**PROBLEM DESCRIPTION:**
Please return every entry below exactly as written, without any of its pictures.

>>>

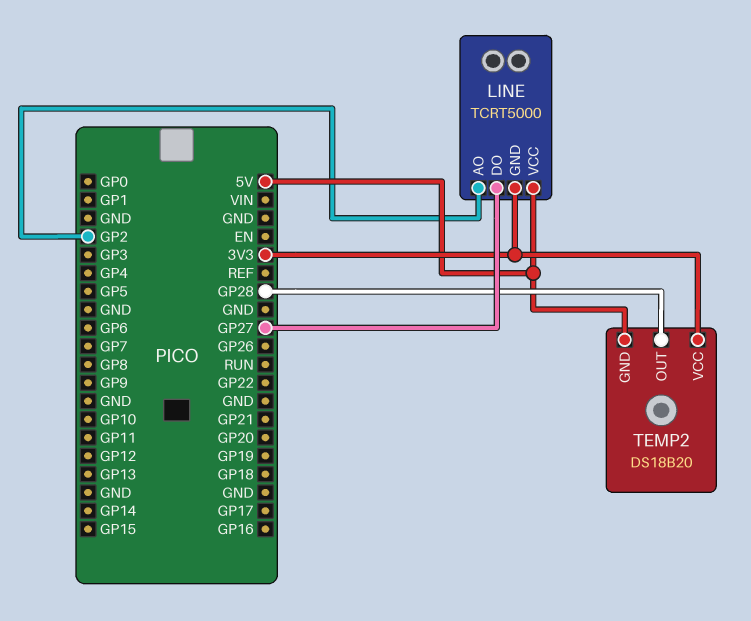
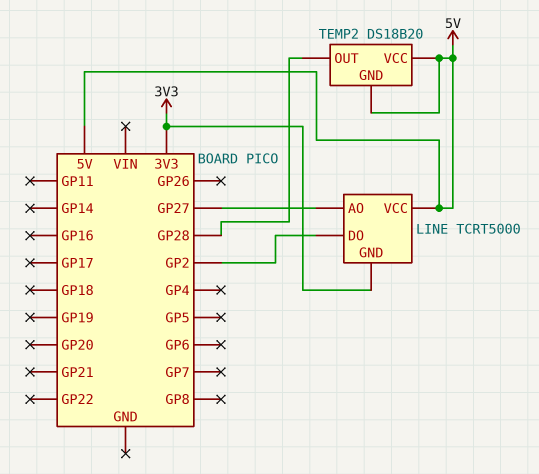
LINE pin AO: GP2 -> GP27
LINE pin DO: GP27 -> GP2
TEMP2 pin VCC: 3V3 -> 5V

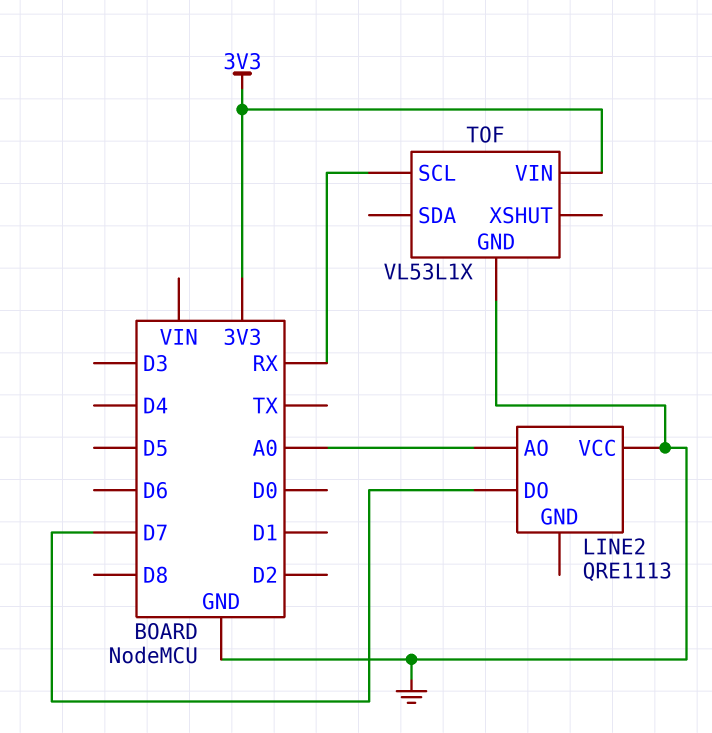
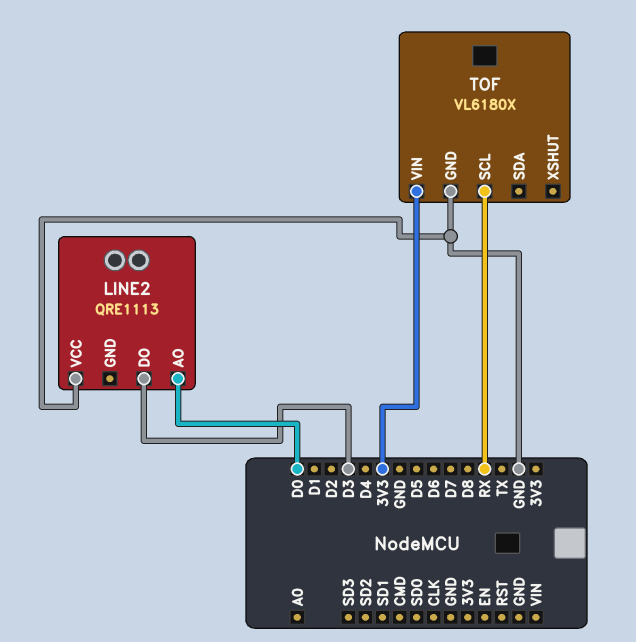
LINE2 pin AO: A0 -> D0
LINE2 pin DO: D7 -> D3
TOF: VL53L1X -> VL6180X

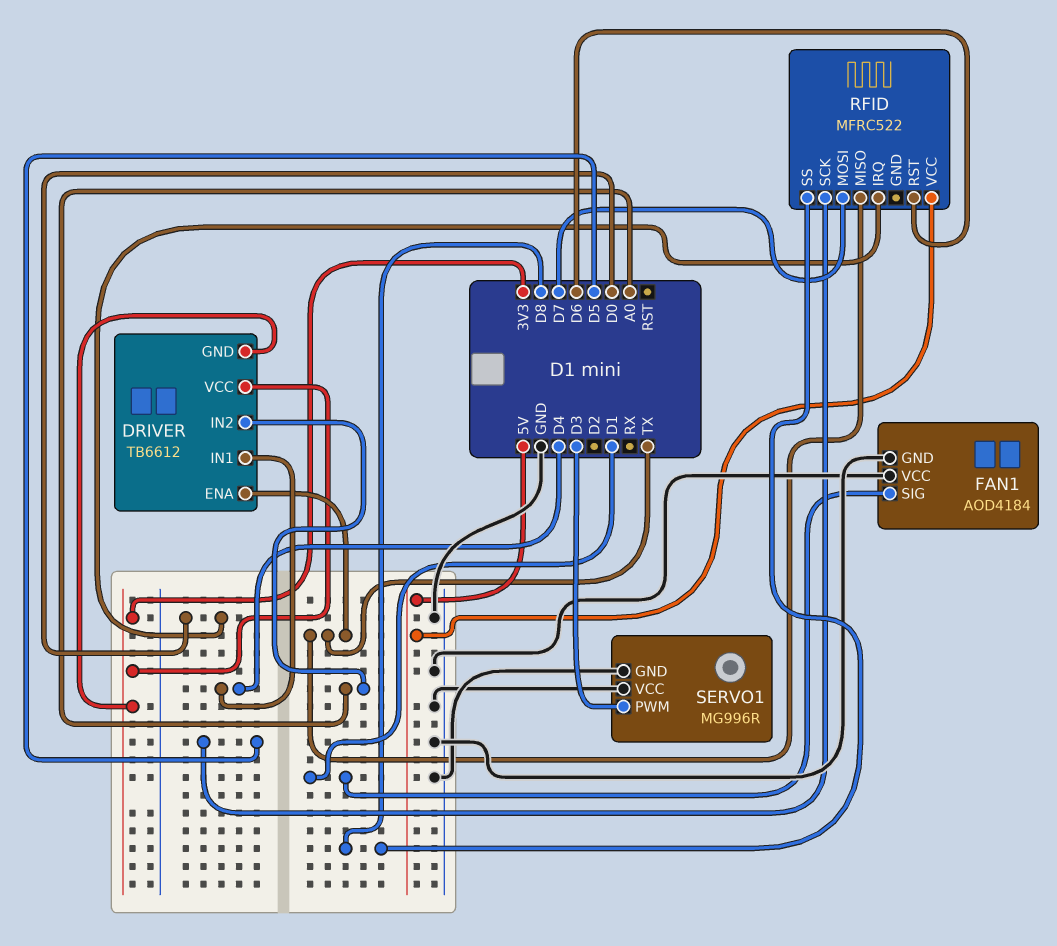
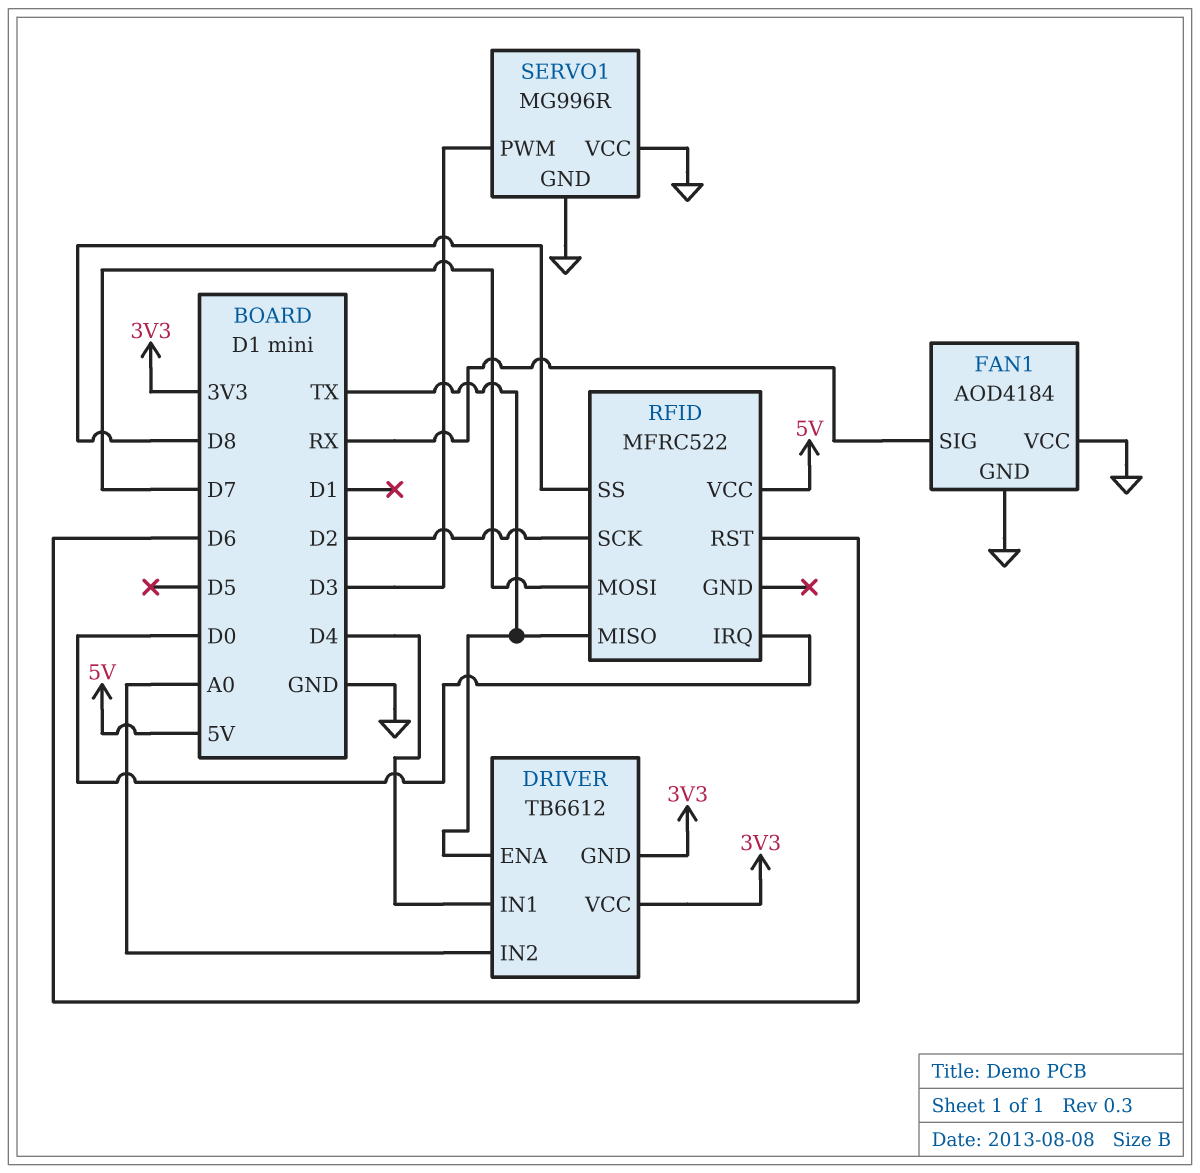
FAN1 pin SIG: D1 -> RX
RFID pin SCK: D5 -> D2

<<<

**RESPONSE BOX:**
LINE pin AO: GP2 -> GP27
LINE pin DO: GP27 -> GP2
TEMP2 pin VCC: 3V3 -> 5V

LINE2 pin AO: A0 -> D0
LINE2 pin DO: D7 -> D3
TOF: VL53L1X -> VL6180X

FAN1 pin SIG: D1 -> RX
RFID pin SCK: D5 -> D2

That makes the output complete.